[Source data]
::::::
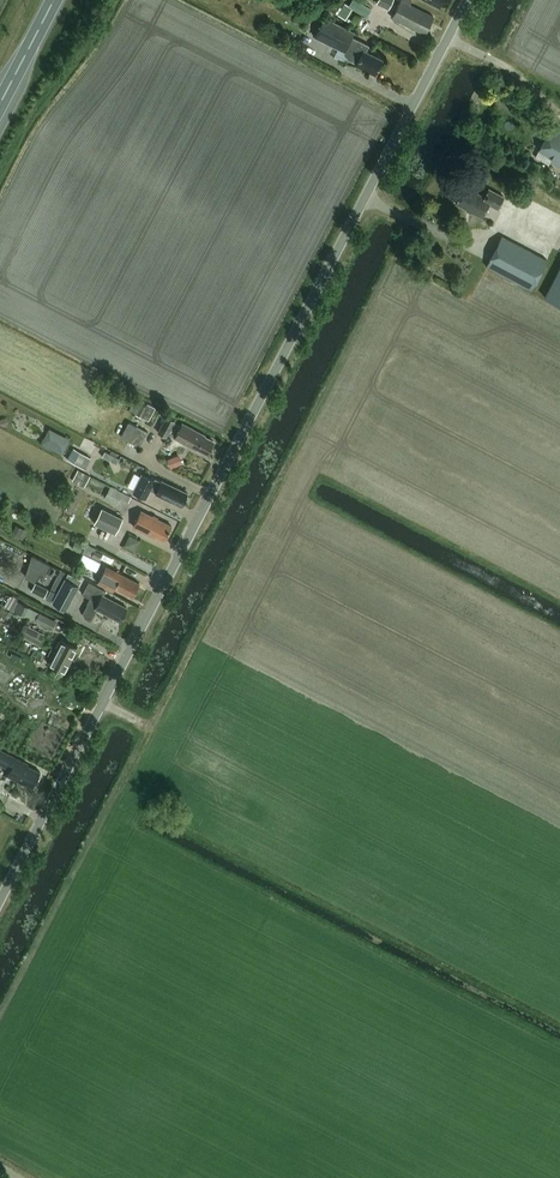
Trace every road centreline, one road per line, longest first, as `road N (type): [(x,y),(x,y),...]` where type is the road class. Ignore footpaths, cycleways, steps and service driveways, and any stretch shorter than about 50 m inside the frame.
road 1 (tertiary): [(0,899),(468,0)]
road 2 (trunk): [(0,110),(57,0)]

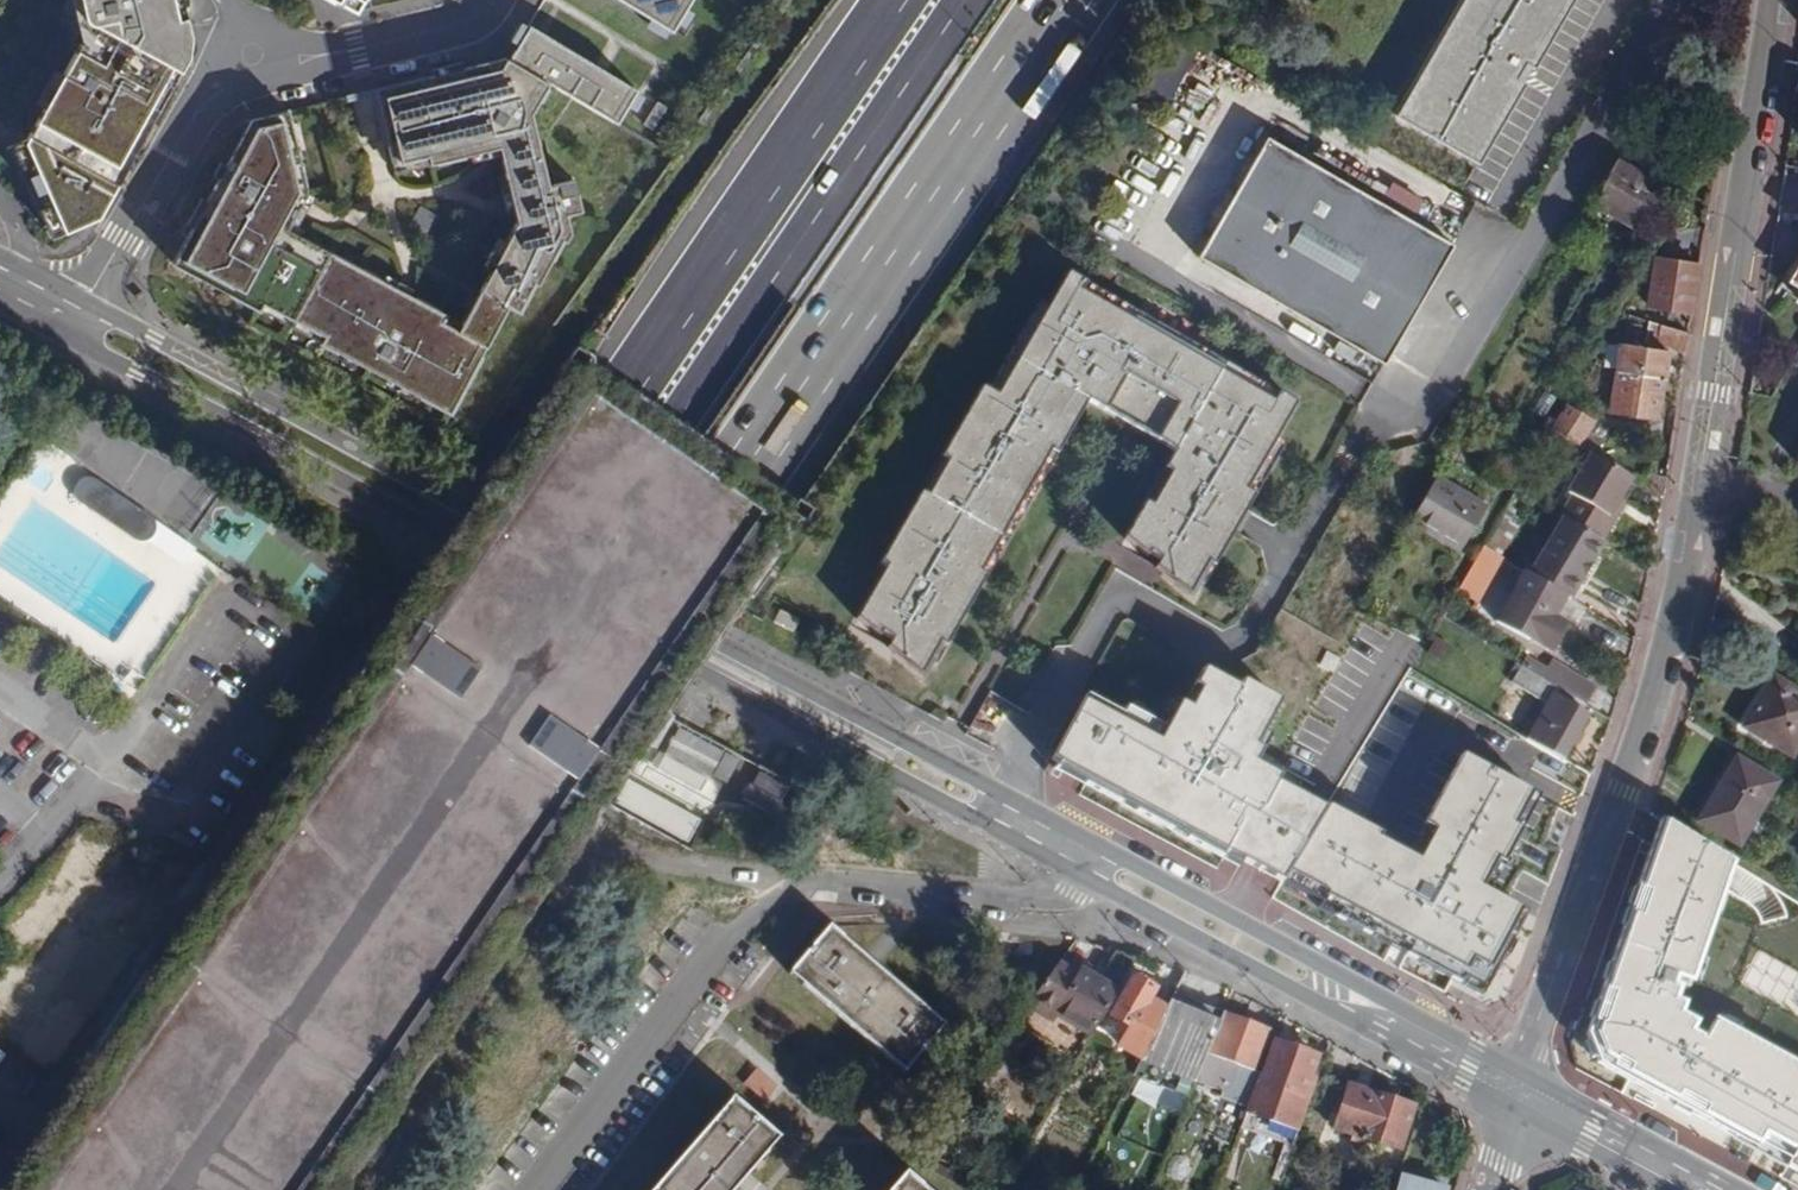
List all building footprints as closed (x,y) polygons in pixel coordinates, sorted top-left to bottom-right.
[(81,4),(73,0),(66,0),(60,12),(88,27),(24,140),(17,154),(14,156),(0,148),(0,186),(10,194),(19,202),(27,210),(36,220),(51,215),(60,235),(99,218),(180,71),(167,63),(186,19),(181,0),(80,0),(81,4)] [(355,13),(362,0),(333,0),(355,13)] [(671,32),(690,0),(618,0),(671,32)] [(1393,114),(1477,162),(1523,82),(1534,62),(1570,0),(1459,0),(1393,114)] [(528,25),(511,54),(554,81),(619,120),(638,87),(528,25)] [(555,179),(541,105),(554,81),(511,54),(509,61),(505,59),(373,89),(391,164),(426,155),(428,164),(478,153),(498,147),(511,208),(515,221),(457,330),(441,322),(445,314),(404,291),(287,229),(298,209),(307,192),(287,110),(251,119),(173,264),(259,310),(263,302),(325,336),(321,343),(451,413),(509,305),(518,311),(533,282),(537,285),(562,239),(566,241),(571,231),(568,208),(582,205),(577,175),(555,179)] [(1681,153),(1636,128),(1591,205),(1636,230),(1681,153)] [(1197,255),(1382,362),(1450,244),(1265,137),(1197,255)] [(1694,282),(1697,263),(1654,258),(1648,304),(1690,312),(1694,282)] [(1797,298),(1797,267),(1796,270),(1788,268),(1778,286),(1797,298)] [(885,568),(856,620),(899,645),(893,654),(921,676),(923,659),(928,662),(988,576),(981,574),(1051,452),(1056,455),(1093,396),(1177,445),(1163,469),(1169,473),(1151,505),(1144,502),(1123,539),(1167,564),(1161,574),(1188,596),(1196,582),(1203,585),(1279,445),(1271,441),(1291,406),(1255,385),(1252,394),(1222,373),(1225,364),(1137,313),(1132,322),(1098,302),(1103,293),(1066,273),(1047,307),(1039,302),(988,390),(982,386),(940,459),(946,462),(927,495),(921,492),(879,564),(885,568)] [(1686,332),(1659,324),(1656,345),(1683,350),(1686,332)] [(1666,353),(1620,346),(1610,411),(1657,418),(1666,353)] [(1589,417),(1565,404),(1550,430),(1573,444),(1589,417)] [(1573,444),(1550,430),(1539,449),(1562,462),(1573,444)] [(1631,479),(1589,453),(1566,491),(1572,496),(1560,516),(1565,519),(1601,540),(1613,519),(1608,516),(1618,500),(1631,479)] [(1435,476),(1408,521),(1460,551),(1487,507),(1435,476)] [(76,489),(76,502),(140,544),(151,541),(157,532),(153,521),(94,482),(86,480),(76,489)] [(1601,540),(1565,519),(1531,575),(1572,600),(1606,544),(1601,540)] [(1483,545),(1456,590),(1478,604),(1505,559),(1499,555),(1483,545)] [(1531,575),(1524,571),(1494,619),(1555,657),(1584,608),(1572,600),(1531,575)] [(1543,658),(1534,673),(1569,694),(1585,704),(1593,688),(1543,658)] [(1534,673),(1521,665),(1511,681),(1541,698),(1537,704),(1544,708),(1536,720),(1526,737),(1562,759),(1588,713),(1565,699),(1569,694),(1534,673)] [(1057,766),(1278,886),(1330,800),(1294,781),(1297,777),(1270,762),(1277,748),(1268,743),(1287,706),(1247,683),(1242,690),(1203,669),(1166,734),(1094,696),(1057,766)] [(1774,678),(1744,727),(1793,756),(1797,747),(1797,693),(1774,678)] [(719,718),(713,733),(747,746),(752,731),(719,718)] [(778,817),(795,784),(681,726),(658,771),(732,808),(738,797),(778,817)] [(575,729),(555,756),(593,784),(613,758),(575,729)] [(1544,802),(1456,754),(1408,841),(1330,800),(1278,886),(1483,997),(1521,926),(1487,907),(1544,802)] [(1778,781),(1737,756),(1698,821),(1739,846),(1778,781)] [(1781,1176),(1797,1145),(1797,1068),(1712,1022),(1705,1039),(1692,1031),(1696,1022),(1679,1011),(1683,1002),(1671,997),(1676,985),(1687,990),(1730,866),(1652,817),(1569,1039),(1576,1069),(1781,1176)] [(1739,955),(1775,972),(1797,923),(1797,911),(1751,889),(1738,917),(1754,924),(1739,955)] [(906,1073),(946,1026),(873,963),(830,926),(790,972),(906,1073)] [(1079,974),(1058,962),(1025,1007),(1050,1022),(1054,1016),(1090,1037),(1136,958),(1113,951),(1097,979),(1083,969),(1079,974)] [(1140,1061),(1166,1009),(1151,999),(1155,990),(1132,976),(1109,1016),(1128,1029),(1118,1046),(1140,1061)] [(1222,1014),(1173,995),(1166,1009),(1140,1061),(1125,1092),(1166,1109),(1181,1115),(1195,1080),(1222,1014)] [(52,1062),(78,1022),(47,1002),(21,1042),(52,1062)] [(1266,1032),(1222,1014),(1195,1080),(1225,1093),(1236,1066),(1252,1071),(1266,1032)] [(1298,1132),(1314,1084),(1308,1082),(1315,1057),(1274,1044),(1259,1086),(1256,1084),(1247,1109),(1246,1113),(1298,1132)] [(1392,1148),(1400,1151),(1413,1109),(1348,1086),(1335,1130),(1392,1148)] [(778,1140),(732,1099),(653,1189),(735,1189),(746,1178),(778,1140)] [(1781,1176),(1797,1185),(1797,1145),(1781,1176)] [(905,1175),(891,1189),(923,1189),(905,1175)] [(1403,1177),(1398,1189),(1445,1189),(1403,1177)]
::::::
Copy out the entries exactly. No pictures.

Trace every road centreline, one road per line, longest first, as `road N (type): [(x,y),(x,y),...]` where type is the road class. Ignore footpaths, cycleways, steps and service driveways, and any stretch shorter than about 50 m inside the frame.
road 1 (tertiary): [(0,899),(468,0)]
road 2 (trunk): [(0,110),(57,0)]

List all building footprints as closed (x,y) polygons in pixel coordinates, sorted top-left to bottom-right.
[(81,4),(73,0),(66,0),(60,12),(88,27),(24,140),(17,154),(14,156),(0,148),(0,186),(10,194),(19,202),(27,210),(36,220),(51,215),(60,235),(99,218),(180,71),(167,63),(186,19),(181,0),(80,0),(81,4)] [(355,13),(362,0),(333,0),(355,13)] [(671,32),(690,0),(618,0),(671,32)] [(1393,114),(1477,162),(1523,82),(1534,62),(1570,0),(1459,0),(1393,114)] [(528,25),(511,54),(554,81),(619,120),(638,87),(528,25)] [(555,179),(541,105),(554,81),(511,54),(509,61),(505,59),(373,89),(391,164),(426,155),(428,164),(478,153),(498,147),(511,208),(515,221),(457,330),(441,322),(445,314),(404,291),(287,229),(298,209),(307,192),(287,110),(251,119),(173,264),(259,310),(263,302),(325,336),(321,343),(451,413),(509,305),(518,311),(533,282),(537,285),(562,239),(566,241),(571,231),(568,208),(582,205),(577,175),(555,179)] [(1681,153),(1636,128),(1591,205),(1636,230),(1681,153)] [(1197,255),(1382,362),(1450,244),(1265,137),(1197,255)] [(1694,282),(1697,263),(1654,258),(1648,304),(1690,312),(1694,282)] [(1797,298),(1797,267),(1796,270),(1788,268),(1778,286),(1797,298)] [(885,568),(856,620),(899,645),(893,654),(921,676),(923,659),(928,662),(988,576),(981,574),(1051,452),(1056,455),(1093,396),(1177,445),(1163,469),(1169,473),(1151,505),(1144,502),(1123,539),(1167,564),(1161,574),(1188,596),(1196,582),(1203,585),(1279,445),(1271,441),(1291,406),(1255,385),(1252,394),(1222,373),(1225,364),(1137,313),(1132,322),(1098,302),(1103,293),(1066,273),(1047,307),(1039,302),(988,390),(982,386),(940,459),(946,462),(927,495),(921,492),(879,564),(885,568)] [(1686,332),(1659,324),(1656,345),(1683,350),(1686,332)] [(1666,353),(1620,346),(1610,411),(1657,418),(1666,353)] [(1589,417),(1565,404),(1550,430),(1573,444),(1589,417)] [(1573,444),(1550,430),(1539,449),(1562,462),(1573,444)] [(1631,479),(1589,453),(1566,491),(1572,496),(1560,516),(1565,519),(1601,540),(1613,519),(1608,516),(1618,500),(1631,479)] [(1435,476),(1408,521),(1460,551),(1487,507),(1435,476)] [(76,489),(76,502),(140,544),(151,541),(157,532),(153,521),(94,482),(86,480),(76,489)] [(1601,540),(1565,519),(1531,575),(1572,600),(1606,544),(1601,540)] [(1483,545),(1456,590),(1478,604),(1505,559),(1499,555),(1483,545)] [(1531,575),(1524,571),(1494,619),(1555,657),(1584,608),(1572,600),(1531,575)] [(1543,658),(1534,673),(1569,694),(1585,704),(1593,688),(1543,658)] [(1534,673),(1521,665),(1511,681),(1541,698),(1537,704),(1544,708),(1536,720),(1526,737),(1562,759),(1588,713),(1565,699),(1569,694),(1534,673)] [(1057,766),(1278,886),(1330,800),(1294,781),(1297,777),(1270,762),(1277,748),(1268,743),(1287,706),(1247,683),(1242,690),(1203,669),(1166,734),(1094,696),(1057,766)] [(1774,678),(1744,727),(1793,756),(1797,747),(1797,693),(1774,678)] [(719,718),(713,733),(747,746),(752,731),(719,718)] [(778,817),(795,784),(681,726),(658,771),(732,808),(738,797),(778,817)] [(575,729),(555,756),(593,784),(613,758),(575,729)] [(1544,802),(1456,754),(1408,841),(1330,800),(1278,886),(1483,997),(1521,926),(1487,907),(1544,802)] [(1778,781),(1737,756),(1698,821),(1739,846),(1778,781)] [(1781,1176),(1797,1145),(1797,1068),(1712,1022),(1705,1039),(1692,1031),(1696,1022),(1679,1011),(1683,1002),(1671,997),(1676,985),(1687,990),(1730,866),(1652,817),(1569,1039),(1576,1069),(1781,1176)] [(1739,955),(1775,972),(1797,923),(1797,911),(1751,889),(1738,917),(1754,924),(1739,955)] [(906,1073),(946,1026),(873,963),(830,926),(790,972),(906,1073)] [(1079,974),(1058,962),(1025,1007),(1050,1022),(1054,1016),(1090,1037),(1136,958),(1113,951),(1097,979),(1083,969),(1079,974)] [(1140,1061),(1166,1009),(1151,999),(1155,990),(1132,976),(1109,1016),(1128,1029),(1118,1046),(1140,1061)] [(1222,1014),(1173,995),(1166,1009),(1140,1061),(1125,1092),(1166,1109),(1181,1115),(1195,1080),(1222,1014)] [(52,1062),(78,1022),(47,1002),(21,1042),(52,1062)] [(1266,1032),(1222,1014),(1195,1080),(1225,1093),(1236,1066),(1252,1071),(1266,1032)] [(1298,1132),(1314,1084),(1308,1082),(1315,1057),(1274,1044),(1259,1086),(1256,1084),(1247,1109),(1246,1113),(1298,1132)] [(1392,1148),(1400,1151),(1413,1109),(1348,1086),(1335,1130),(1392,1148)] [(778,1140),(732,1099),(653,1189),(735,1189),(746,1178),(778,1140)] [(1781,1176),(1797,1185),(1797,1145),(1781,1176)] [(905,1175),(891,1189),(923,1189),(905,1175)] [(1403,1177),(1398,1189),(1445,1189),(1403,1177)]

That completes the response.